--- Recorded data ---

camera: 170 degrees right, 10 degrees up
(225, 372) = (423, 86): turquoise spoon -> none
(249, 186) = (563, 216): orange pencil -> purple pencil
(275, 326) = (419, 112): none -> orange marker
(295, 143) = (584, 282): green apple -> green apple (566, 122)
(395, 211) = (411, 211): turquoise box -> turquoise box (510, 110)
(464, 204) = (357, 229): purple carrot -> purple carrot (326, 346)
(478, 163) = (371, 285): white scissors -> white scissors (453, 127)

---

**Exercise instructions**
Each entry must be printed again exactly as given.

**Written solution**
camera: 170 degrees right, 10 degrees up
(225, 372) = (423, 86): turquoise spoon -> none
(249, 186) = (563, 216): orange pencil -> purple pencil
(275, 326) = (419, 112): none -> orange marker
(295, 143) = (584, 282): green apple -> green apple (566, 122)
(395, 211) = (411, 211): turquoise box -> turquoise box (510, 110)
(464, 204) = (357, 229): purple carrot -> purple carrot (326, 346)
(478, 163) = (371, 285): white scissors -> white scissors (453, 127)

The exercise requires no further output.